- [Task goal]: Rewrite the material from its start through the line containing "The height and", putting "fire stairs" wherever "fire escape" appears and changing nothing else. Omit the pictures.

- [Material for this exercise]:

----

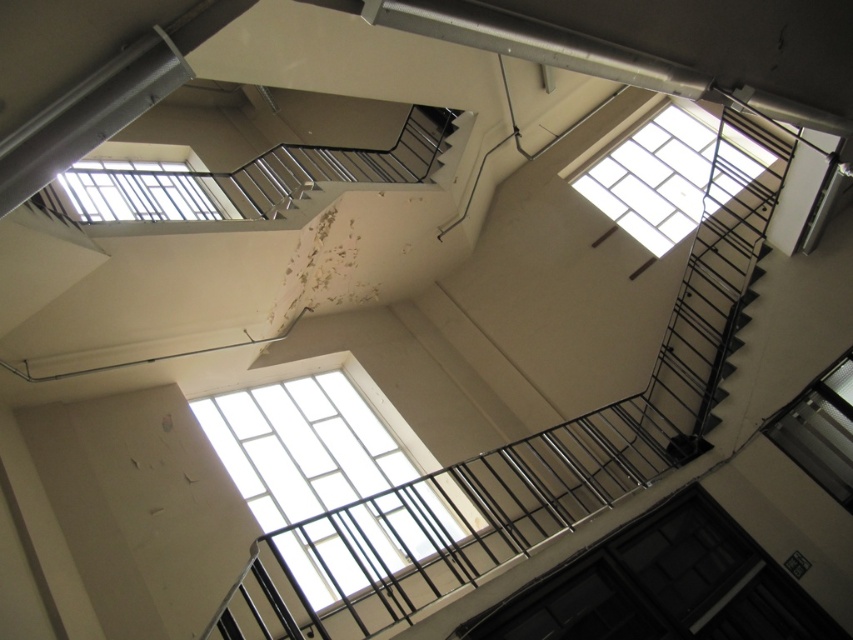
Which of these two, black metal fire escape at upper center or clear glass window at upper left, stands shorter?

With less height is black metal fire escape at upper center.

Where is `black metal fire escape at upper center`? Image resolution: width=853 pixels, height=640 pixels. black metal fire escape at upper center is located at coordinates (525, 451).

Is clear glass window at upper center bigger than transparent glass window at upper right?

Yes, clear glass window at upper center is bigger than transparent glass window at upper right.

Between point (630, 180) and point (773, 442), which one is positioned behind?

Positioned behind is point (630, 180).

The height and width of the screenshot is (640, 853). In order to click on clear glass window at upper center in this screenshot , I will do `click(670, 176)`.

Does clear glass window at upper center have a greater width compared to clear glass window at upper left?

Correct, the width of clear glass window at upper center exceeds that of clear glass window at upper left.

Measure the distance between point (660, 177) and camera.

The distance of point (660, 177) from camera is 10.29 meters.

Identify the location of clear glass window at upper center. Image resolution: width=853 pixels, height=640 pixels. [x=670, y=176].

----

- [Task result]:
Which of these two, black metal fire stairs at upper center or clear glass window at upper left, stands shorter?

With less height is black metal fire stairs at upper center.

Where is `black metal fire stairs at upper center`? Image resolution: width=853 pixels, height=640 pixels. black metal fire stairs at upper center is located at coordinates (525, 451).

Is clear glass window at upper center bigger than transparent glass window at upper right?

Yes, clear glass window at upper center is bigger than transparent glass window at upper right.

Between point (630, 180) and point (773, 442), which one is positioned behind?

Positioned behind is point (630, 180).

The height and width of the screenshot is (640, 853). In order to click on clear glass window at upper center in this screenshot , I will do `click(670, 176)`.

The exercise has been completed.